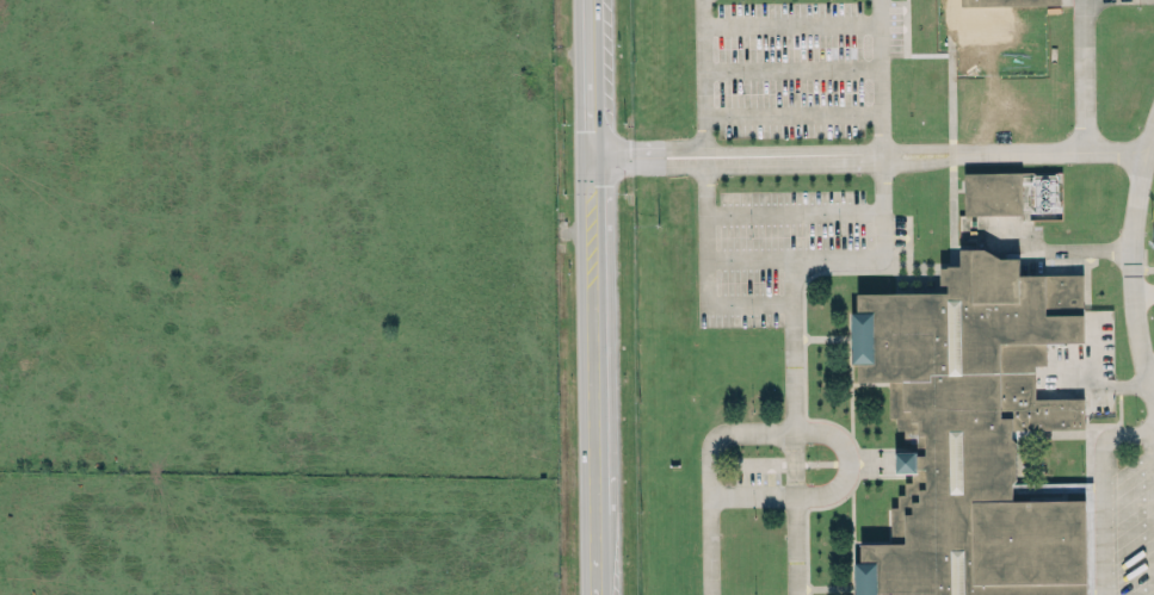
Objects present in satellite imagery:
building: (986, 4)
road: (788, 20)
road: (789, 69)
road: (1080, 73)
road: (877, 75)
road: (701, 76)
road: (790, 113)
road: (868, 150)
road: (792, 215)
road: (705, 249)
road: (1131, 263)
road: (1142, 267)
road: (1143, 290)
road: (594, 297)
road: (729, 304)
road: (792, 371)
road: (1149, 375)
building: (972, 430)
road: (822, 490)
road: (1103, 491)
road: (795, 512)

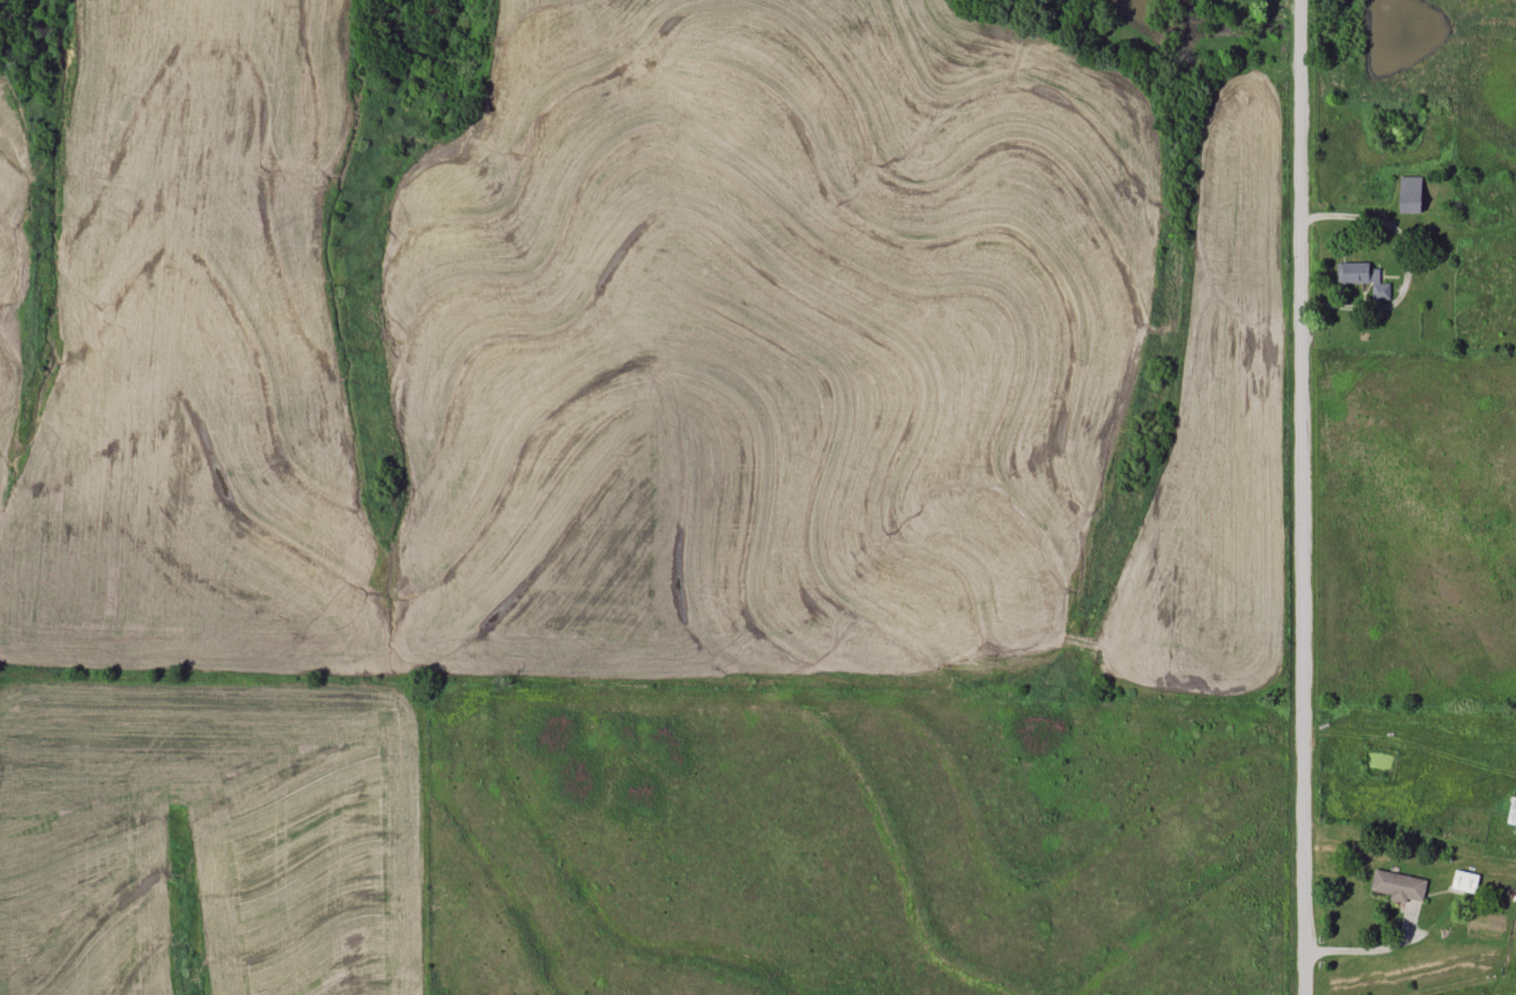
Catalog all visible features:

****************

• [YOUR INSTRUCTIONS]: From the first line to the last, set down the records exactly, leaving out images.

• [WRITTEN SOLUTION]:
Objects present in satellite imagery:
building: (986, 4)
road: (788, 20)
road: (789, 69)
road: (1080, 73)
road: (877, 75)
road: (701, 76)
road: (790, 113)
road: (868, 150)
road: (792, 215)
road: (705, 249)
road: (1131, 263)
road: (1142, 267)
road: (1143, 290)
road: (594, 297)
road: (729, 304)
road: (792, 371)
road: (1149, 375)
building: (972, 430)
road: (822, 490)
road: (1103, 491)
road: (795, 512)

Catalog all visible features:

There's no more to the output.